**WORK TO BE COMPLETED:** Across the whole listing, find how many lines contain "orange", then write that number and nothing else.

**PROVIDED MATERIAL:**
______

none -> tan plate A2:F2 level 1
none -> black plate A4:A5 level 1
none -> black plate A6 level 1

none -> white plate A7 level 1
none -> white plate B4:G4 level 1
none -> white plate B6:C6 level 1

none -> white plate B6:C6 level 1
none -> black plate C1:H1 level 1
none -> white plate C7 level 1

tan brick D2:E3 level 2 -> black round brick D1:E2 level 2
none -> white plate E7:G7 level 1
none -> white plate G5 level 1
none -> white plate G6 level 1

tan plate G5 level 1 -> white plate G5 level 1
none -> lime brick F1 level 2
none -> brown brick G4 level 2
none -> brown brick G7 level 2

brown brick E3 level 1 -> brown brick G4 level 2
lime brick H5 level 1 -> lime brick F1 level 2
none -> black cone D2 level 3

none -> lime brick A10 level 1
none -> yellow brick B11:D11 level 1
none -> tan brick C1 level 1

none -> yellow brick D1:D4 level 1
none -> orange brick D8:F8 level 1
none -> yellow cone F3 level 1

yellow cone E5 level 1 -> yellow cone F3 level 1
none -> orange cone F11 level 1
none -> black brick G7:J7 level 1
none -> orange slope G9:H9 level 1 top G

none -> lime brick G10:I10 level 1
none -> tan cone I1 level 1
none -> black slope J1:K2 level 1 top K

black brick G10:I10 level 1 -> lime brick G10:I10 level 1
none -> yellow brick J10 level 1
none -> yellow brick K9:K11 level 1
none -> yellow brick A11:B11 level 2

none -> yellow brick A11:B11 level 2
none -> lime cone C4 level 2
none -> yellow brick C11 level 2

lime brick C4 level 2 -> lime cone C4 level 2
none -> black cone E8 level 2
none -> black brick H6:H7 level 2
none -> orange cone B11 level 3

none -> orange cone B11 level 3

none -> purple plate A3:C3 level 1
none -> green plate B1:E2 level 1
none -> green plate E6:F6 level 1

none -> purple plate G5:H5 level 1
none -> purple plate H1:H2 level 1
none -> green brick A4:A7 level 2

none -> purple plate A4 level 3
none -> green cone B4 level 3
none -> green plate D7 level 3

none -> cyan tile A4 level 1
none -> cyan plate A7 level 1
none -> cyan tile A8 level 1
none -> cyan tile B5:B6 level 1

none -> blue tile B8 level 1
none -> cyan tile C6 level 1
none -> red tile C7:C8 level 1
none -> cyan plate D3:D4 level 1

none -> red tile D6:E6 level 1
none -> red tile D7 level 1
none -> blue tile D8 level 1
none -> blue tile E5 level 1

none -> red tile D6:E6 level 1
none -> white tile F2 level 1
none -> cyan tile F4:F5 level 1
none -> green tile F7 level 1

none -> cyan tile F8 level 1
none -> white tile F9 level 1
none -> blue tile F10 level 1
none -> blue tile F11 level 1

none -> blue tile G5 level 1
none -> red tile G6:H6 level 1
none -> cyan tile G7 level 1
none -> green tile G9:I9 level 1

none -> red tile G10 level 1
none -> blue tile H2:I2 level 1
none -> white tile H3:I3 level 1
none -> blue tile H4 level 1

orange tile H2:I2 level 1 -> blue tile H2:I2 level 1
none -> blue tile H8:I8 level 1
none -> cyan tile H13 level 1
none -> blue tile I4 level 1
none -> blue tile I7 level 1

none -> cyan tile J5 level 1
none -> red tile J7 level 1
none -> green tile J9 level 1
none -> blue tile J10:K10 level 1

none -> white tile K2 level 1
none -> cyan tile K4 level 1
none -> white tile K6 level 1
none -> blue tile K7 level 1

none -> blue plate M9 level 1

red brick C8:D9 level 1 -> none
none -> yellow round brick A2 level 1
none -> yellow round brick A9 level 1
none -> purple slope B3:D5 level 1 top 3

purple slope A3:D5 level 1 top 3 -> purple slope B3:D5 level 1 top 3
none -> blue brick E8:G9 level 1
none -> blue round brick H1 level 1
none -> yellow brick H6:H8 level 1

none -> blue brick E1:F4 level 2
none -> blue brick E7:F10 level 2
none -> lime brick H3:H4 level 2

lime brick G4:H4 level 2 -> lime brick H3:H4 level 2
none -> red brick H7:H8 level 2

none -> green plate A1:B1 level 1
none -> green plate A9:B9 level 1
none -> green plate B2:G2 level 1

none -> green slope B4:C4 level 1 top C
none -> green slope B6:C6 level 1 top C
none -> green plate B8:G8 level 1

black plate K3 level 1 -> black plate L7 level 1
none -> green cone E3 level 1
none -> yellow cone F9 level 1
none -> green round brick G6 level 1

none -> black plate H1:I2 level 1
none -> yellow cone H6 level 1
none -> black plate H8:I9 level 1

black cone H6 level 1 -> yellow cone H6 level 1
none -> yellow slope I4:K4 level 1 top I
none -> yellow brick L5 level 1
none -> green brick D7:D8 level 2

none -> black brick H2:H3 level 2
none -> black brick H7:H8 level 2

______

**SOLVED PROBLEM:** 6